[Saved entries]

▶

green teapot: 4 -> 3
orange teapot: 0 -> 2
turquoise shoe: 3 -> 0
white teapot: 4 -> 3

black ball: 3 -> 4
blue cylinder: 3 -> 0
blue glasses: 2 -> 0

◀
▶

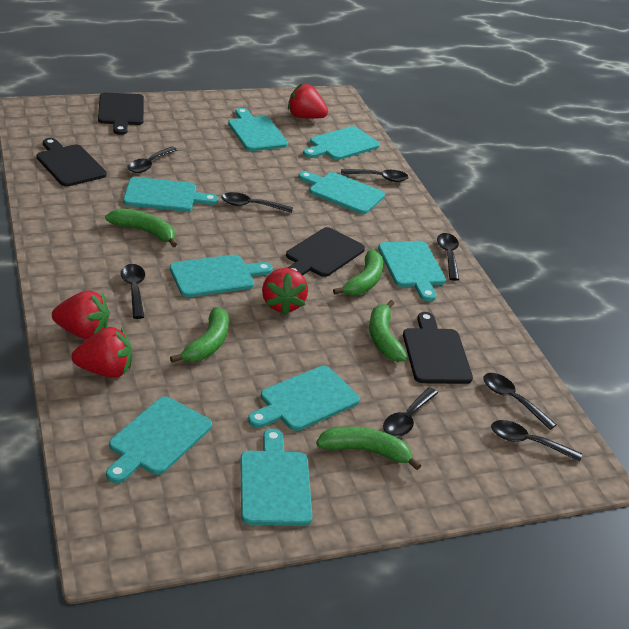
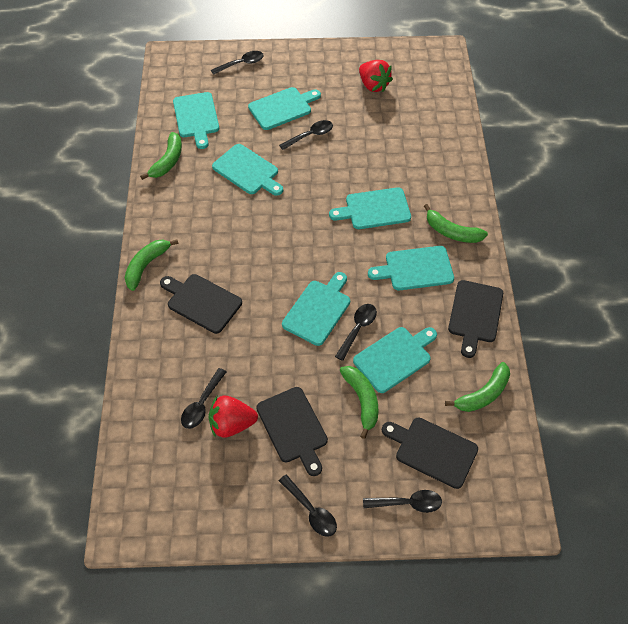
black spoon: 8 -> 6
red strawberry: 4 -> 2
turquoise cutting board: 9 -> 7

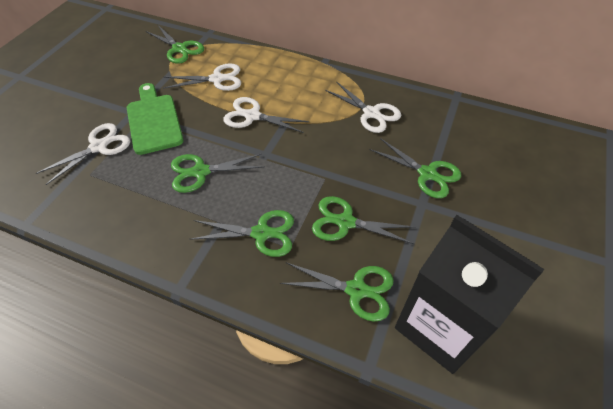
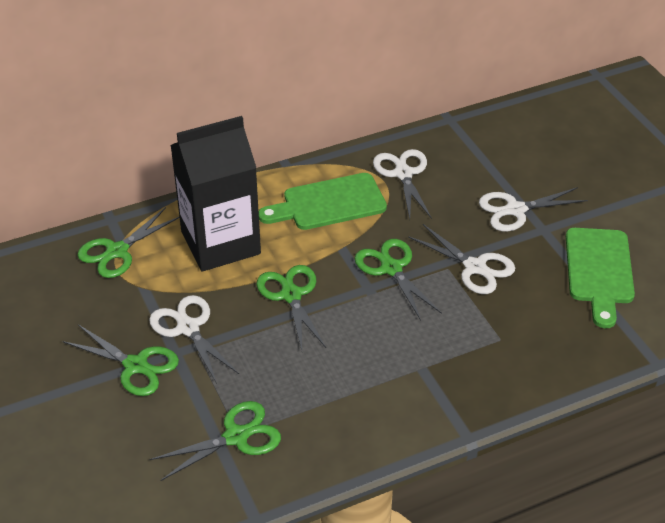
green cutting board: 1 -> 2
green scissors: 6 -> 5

◀

→ **What to work on**: Whenever a line in the entries above includes the word "green", pull that line out.

→ **Reply**:
green teapot: 4 -> 3
green cutting board: 1 -> 2
green scissors: 6 -> 5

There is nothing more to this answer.